Supplied material: Begin

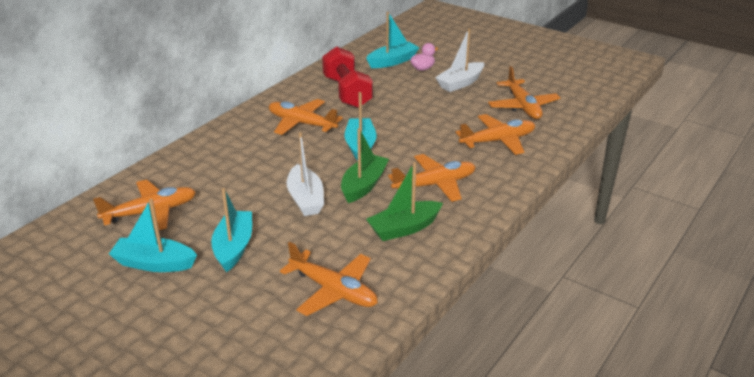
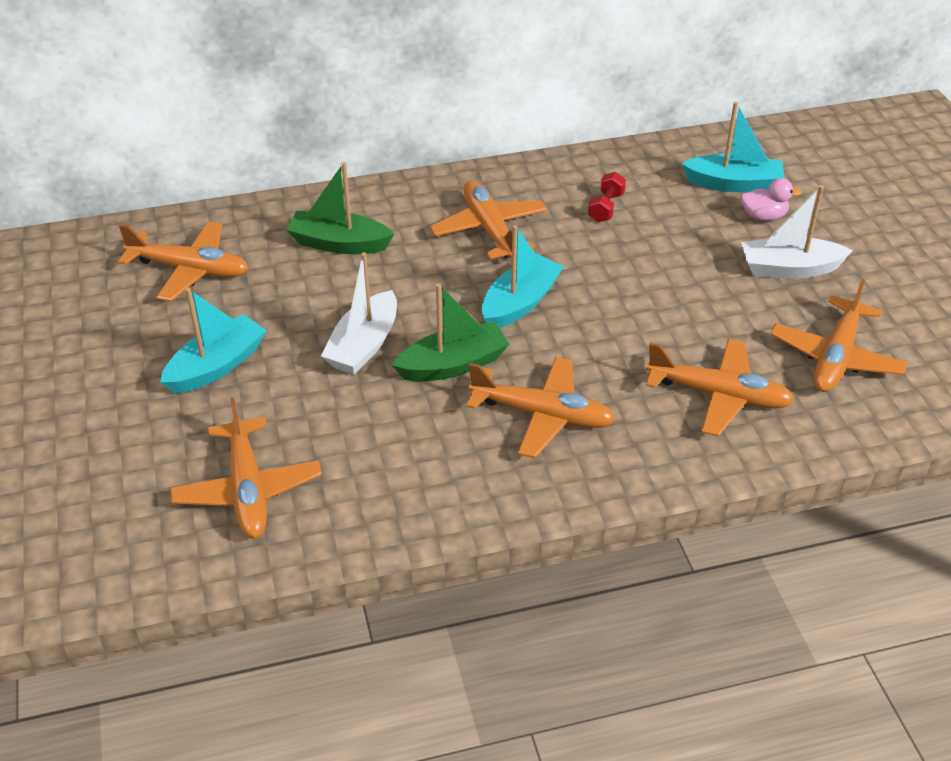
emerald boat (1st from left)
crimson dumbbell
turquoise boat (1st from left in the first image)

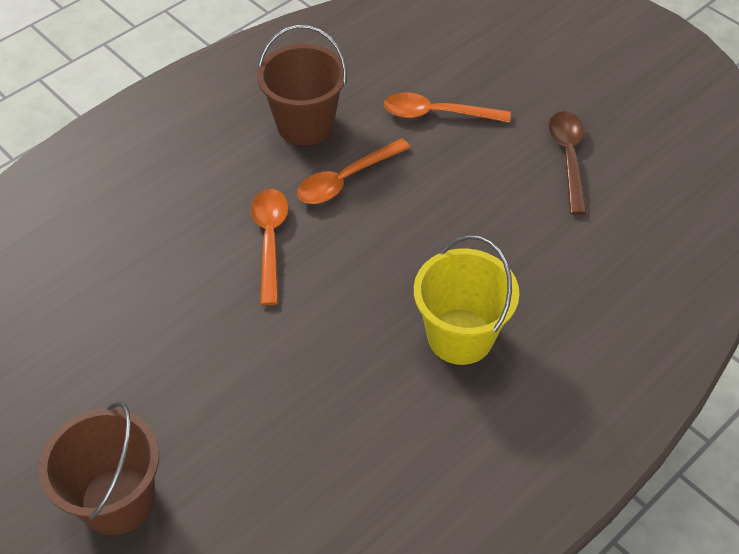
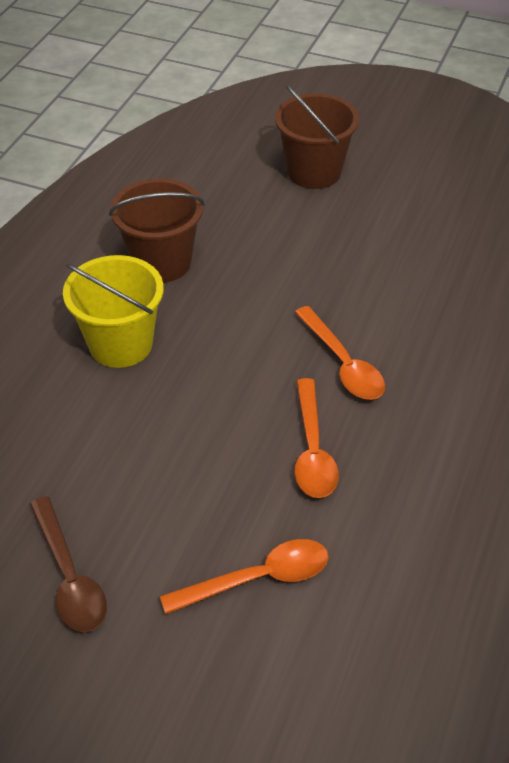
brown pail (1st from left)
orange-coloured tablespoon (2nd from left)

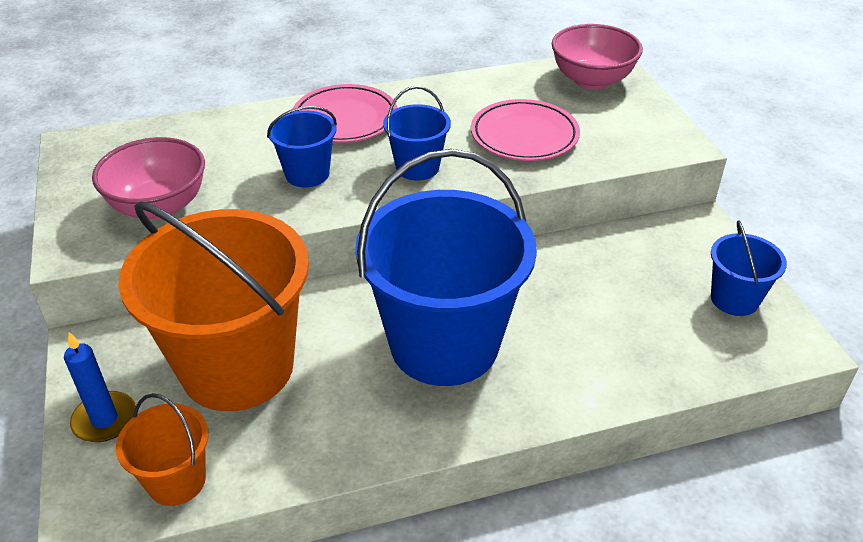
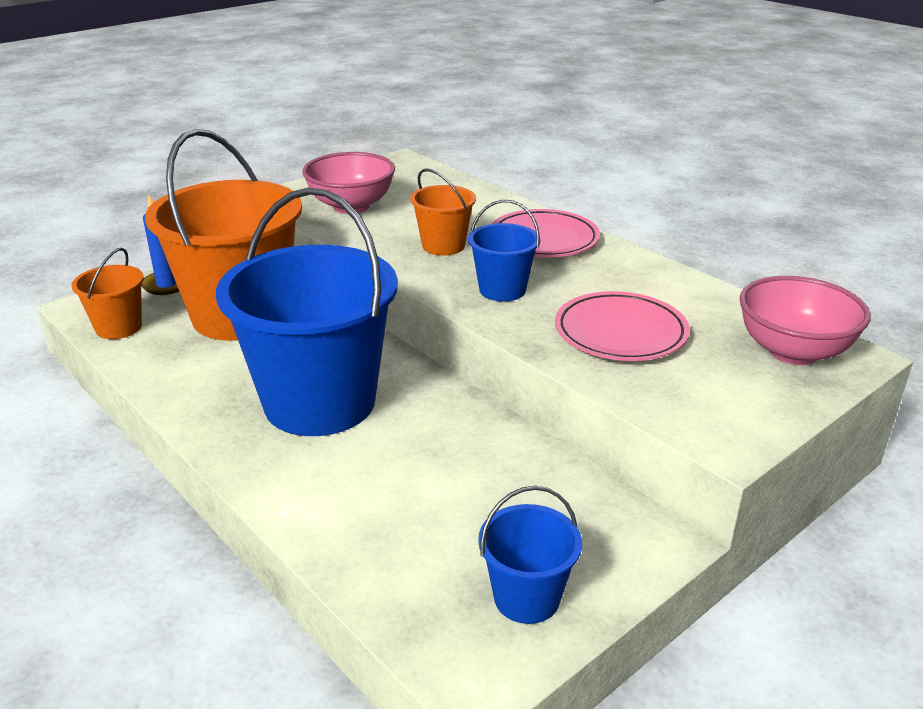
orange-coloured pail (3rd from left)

Supplied material: End

▶ [What you are asked to do] When you copy the records above, keep every word exact and leave out the pictures they contain.

▶ [Answer to the exercise]
emerald boat (1st from left)
crimson dumbbell
turquoise boat (1st from left in the first image)

brown pail (1st from left)
orange-coloured tablespoon (2nd from left)

orange-coloured pail (3rd from left)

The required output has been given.